* EXERCISE INSTRUCTIONS: Please write out the entries below again, substituting "Which word appears at coordinates" for every "What do you see at coordinates" and keeping everything else the same.
● ● ● ● ●
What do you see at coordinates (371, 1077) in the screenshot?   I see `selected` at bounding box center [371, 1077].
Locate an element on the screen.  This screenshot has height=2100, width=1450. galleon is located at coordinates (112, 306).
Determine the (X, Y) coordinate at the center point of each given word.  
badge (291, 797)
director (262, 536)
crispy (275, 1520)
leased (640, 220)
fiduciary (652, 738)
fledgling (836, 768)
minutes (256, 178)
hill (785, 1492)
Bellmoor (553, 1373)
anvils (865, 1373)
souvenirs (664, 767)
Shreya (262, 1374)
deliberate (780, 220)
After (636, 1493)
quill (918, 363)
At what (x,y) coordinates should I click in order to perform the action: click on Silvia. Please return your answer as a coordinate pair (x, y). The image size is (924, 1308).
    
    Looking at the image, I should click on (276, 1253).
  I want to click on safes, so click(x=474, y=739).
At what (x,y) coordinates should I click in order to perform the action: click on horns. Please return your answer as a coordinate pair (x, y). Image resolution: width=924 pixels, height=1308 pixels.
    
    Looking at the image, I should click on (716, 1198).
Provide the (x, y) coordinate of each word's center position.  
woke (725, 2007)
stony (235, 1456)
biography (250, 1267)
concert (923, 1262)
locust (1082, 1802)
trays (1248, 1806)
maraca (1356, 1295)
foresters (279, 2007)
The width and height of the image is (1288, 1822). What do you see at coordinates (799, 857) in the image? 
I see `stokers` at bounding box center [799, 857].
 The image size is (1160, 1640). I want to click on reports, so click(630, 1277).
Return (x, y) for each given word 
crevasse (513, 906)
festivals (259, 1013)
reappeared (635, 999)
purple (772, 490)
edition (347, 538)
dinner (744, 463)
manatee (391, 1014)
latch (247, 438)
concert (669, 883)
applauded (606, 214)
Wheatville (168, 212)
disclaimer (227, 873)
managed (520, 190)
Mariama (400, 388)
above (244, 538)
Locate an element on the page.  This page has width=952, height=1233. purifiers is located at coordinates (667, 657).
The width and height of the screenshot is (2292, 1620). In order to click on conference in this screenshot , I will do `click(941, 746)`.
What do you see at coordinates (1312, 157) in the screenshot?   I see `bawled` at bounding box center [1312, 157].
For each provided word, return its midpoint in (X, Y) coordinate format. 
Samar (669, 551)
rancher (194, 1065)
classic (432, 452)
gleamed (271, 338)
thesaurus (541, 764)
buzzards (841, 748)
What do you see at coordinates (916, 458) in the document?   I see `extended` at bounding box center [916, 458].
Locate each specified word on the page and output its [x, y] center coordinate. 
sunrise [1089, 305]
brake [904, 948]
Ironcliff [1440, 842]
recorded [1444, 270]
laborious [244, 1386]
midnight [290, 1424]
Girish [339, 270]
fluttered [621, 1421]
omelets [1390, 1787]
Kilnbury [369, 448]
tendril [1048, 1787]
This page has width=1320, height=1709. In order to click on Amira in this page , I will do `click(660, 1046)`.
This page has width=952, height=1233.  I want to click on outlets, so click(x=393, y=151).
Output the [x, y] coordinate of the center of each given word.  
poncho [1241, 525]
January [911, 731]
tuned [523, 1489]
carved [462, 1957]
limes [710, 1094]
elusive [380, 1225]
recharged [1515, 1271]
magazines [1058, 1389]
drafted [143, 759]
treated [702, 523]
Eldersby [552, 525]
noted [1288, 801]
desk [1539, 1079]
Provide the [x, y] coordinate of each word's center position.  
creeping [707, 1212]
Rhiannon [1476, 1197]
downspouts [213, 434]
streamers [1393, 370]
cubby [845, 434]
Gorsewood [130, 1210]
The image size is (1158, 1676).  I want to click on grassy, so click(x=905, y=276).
● ● ● ● ●
* FINAL RESULT:
Which word appears at coordinates (371, 1077) in the screenshot?   I see `selected` at bounding box center [371, 1077].
Locate an element on the screen.  This screenshot has height=2100, width=1450. galleon is located at coordinates (112, 306).
Determine the (X, Y) coordinate at the center point of each given word.  
badge (291, 797)
director (262, 536)
crispy (275, 1520)
leased (640, 220)
fiduciary (652, 738)
fledgling (836, 768)
minutes (256, 178)
hill (785, 1492)
Bellmoor (553, 1373)
anvils (865, 1373)
souvenirs (664, 767)
Shreya (262, 1374)
deliberate (780, 220)
After (636, 1493)
quill (918, 363)
At what (x,y) coordinates should I click in order to perform the action: click on Silvia. Please return your answer as a coordinate pair (x, y). The image size is (924, 1308).
    
    Looking at the image, I should click on (276, 1253).
  I want to click on safes, so click(x=474, y=739).
At what (x,y) coordinates should I click in order to perform the action: click on horns. Please return your answer as a coordinate pair (x, y). Image resolution: width=924 pixels, height=1308 pixels.
    
    Looking at the image, I should click on (716, 1198).
Provide the (x, y) coordinate of each word's center position.  
woke (725, 2007)
stony (235, 1456)
biography (250, 1267)
concert (923, 1262)
locust (1082, 1802)
trays (1248, 1806)
maraca (1356, 1295)
foresters (279, 2007)
The width and height of the image is (1288, 1822). Which word appears at coordinates (799, 857) in the image? 
I see `stokers` at bounding box center [799, 857].
 The image size is (1160, 1640). I want to click on reports, so click(630, 1277).
Return (x, y) for each given word 
crevasse (513, 906)
festivals (259, 1013)
reappeared (635, 999)
purple (772, 490)
edition (347, 538)
dinner (744, 463)
manatee (391, 1014)
latch (247, 438)
concert (669, 883)
applauded (606, 214)
Wheatville (168, 212)
disclaimer (227, 873)
managed (520, 190)
Mariama (400, 388)
above (244, 538)
Locate an element on the page.  This page has width=952, height=1233. purifiers is located at coordinates (667, 657).
The width and height of the screenshot is (2292, 1620). In order to click on conference in this screenshot , I will do `click(941, 746)`.
Which word appears at coordinates (1312, 157) in the screenshot?   I see `bawled` at bounding box center [1312, 157].
For each provided word, return its midpoint in (X, Y) coordinate format. 
Samar (669, 551)
rancher (194, 1065)
classic (432, 452)
gleamed (271, 338)
thesaurus (541, 764)
buzzards (841, 748)
Which word appears at coordinates (916, 458) in the document?   I see `extended` at bounding box center [916, 458].
Locate each specified word on the page and output its [x, y] center coordinate. 
sunrise [1089, 305]
brake [904, 948]
Ironcliff [1440, 842]
recorded [1444, 270]
laborious [244, 1386]
midnight [290, 1424]
Girish [339, 270]
fluttered [621, 1421]
omelets [1390, 1787]
Kilnbury [369, 448]
tendril [1048, 1787]
This page has width=1320, height=1709. In order to click on Amira in this page , I will do `click(660, 1046)`.
This page has width=952, height=1233.  I want to click on outlets, so click(x=393, y=151).
Output the [x, y] coordinate of the center of each given word.  
poncho [1241, 525]
January [911, 731]
tuned [523, 1489]
carved [462, 1957]
limes [710, 1094]
elusive [380, 1225]
recharged [1515, 1271]
magazines [1058, 1389]
drafted [143, 759]
treated [702, 523]
Eldersby [552, 525]
noted [1288, 801]
desk [1539, 1079]
Provide the [x, y] coordinate of each word's center position.  
creeping [707, 1212]
Rhiannon [1476, 1197]
downspouts [213, 434]
streamers [1393, 370]
cubby [845, 434]
Gorsewood [130, 1210]
The image size is (1158, 1676).  I want to click on grassy, so click(x=905, y=276).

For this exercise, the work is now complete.